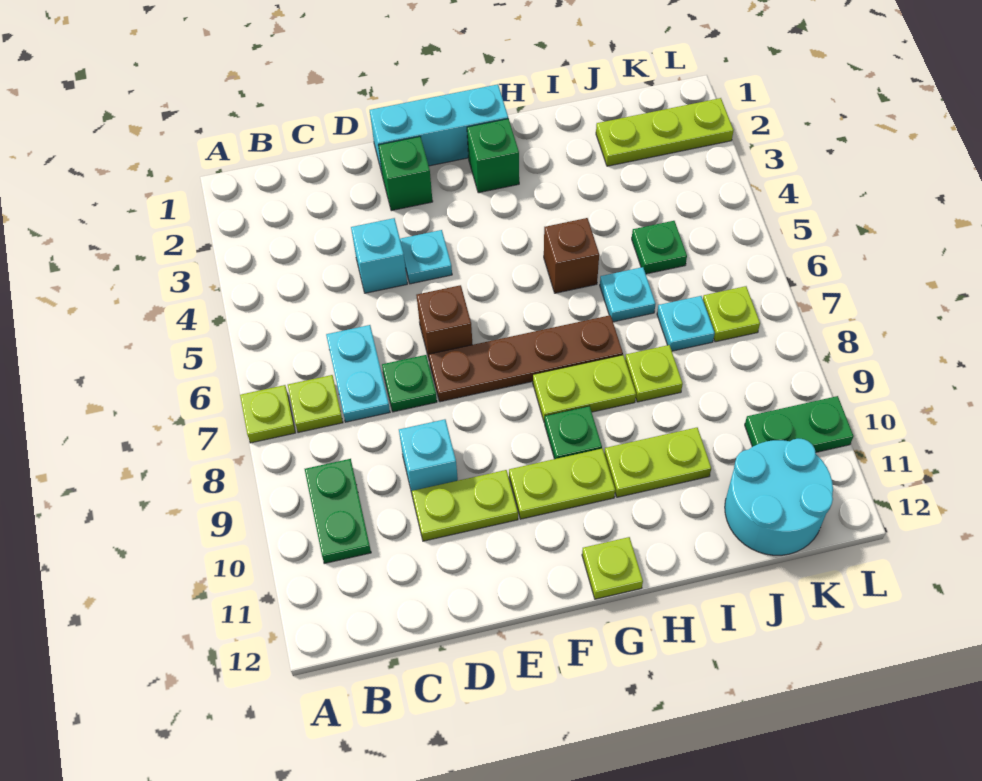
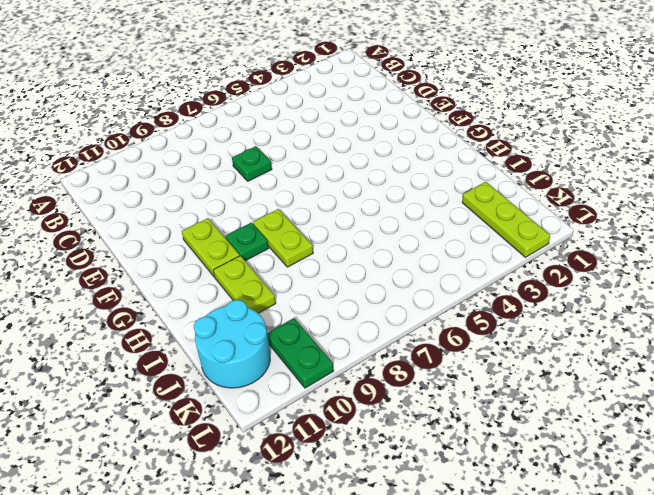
none -> lime plate A7 level 1
none -> lime plate B7 level 1
none -> green plate B9:B10 level 1

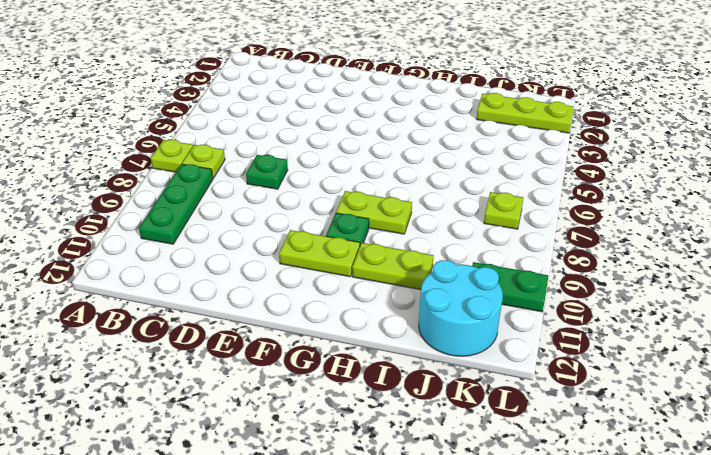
green plate B8:B10 level 1 -> green plate B9:B10 level 1
none -> cyan plate C6:C7 level 1
none -> cyan brick D4 level 1
none -> cyan brick D9 level 1

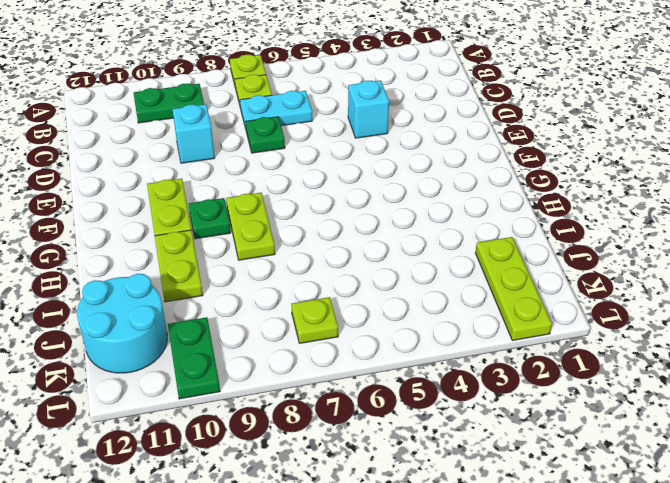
none -> lime plate D10:E10 level 1
none -> cyan brick E1:G1 level 1
none -> green brick E2 level 1

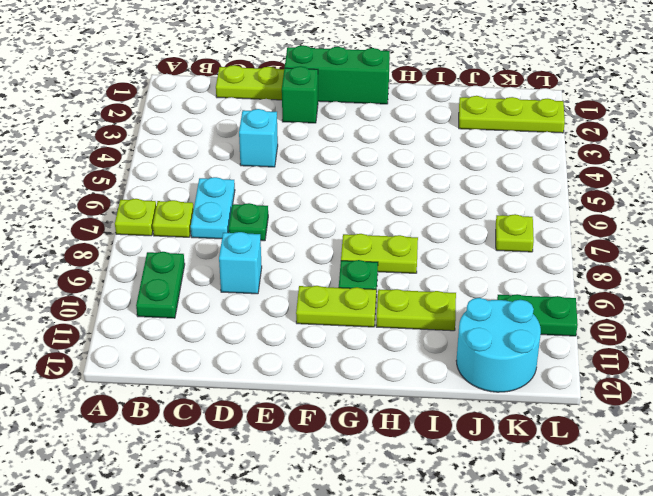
lime plate C1:D1 level 1 -> lime plate D10:E10 level 1
green brick E1:G1 level 1 -> cyan brick E1:G1 level 1
none -> cyan plate E4 level 1
none -> brown brick E6 level 1
none -> brown plate E7:H7 level 1

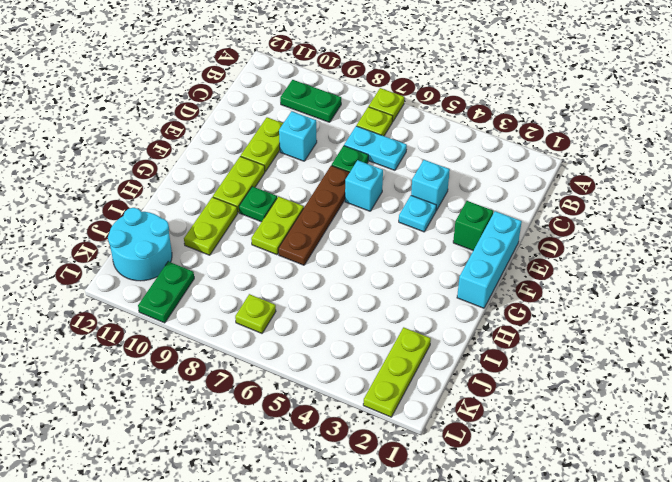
cyan brick E6 level 1 -> brown brick E6 level 1
none -> green brick G2 level 1
none -> lime plate G12 level 1
none -> brown brick H5 level 1

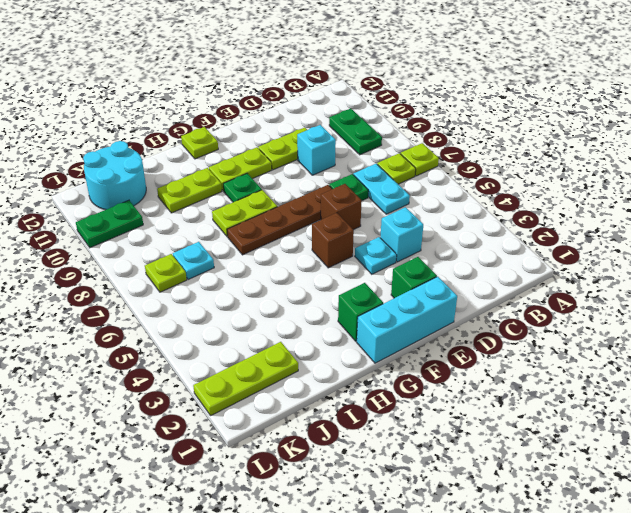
brown brick F5 level 1 -> brown brick H5 level 1
none -> cyan plate I6 level 1
none -> lime plate I8 level 1
none -> green plate J5 level 1

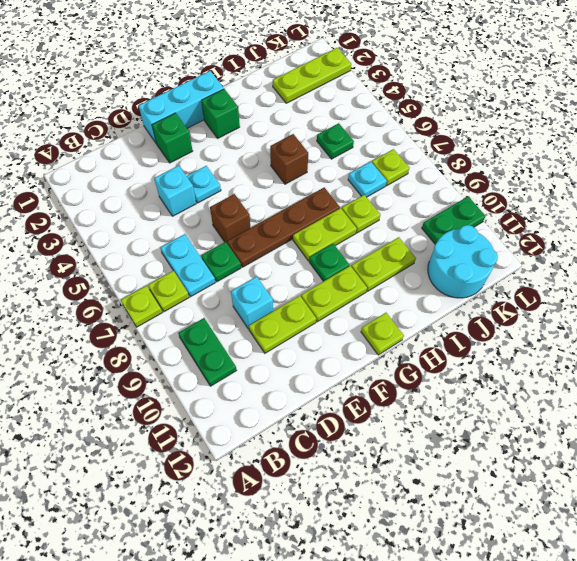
none -> cyan plate I6 level 1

──────────

### HOW TO COMPLETE THIS TASK:
Images must not appear; print each record precisely as it reads.

### FINAL ANSWER:
none -> lime plate A7 level 1
none -> lime plate B7 level 1
none -> green plate B9:B10 level 1

green plate B8:B10 level 1 -> green plate B9:B10 level 1
none -> cyan plate C6:C7 level 1
none -> cyan brick D4 level 1
none -> cyan brick D9 level 1

none -> lime plate D10:E10 level 1
none -> cyan brick E1:G1 level 1
none -> green brick E2 level 1

lime plate C1:D1 level 1 -> lime plate D10:E10 level 1
green brick E1:G1 level 1 -> cyan brick E1:G1 level 1
none -> cyan plate E4 level 1
none -> brown brick E6 level 1
none -> brown plate E7:H7 level 1

cyan brick E6 level 1 -> brown brick E6 level 1
none -> green brick G2 level 1
none -> lime plate G12 level 1
none -> brown brick H5 level 1

brown brick F5 level 1 -> brown brick H5 level 1
none -> cyan plate I6 level 1
none -> lime plate I8 level 1
none -> green plate J5 level 1

none -> cyan plate I6 level 1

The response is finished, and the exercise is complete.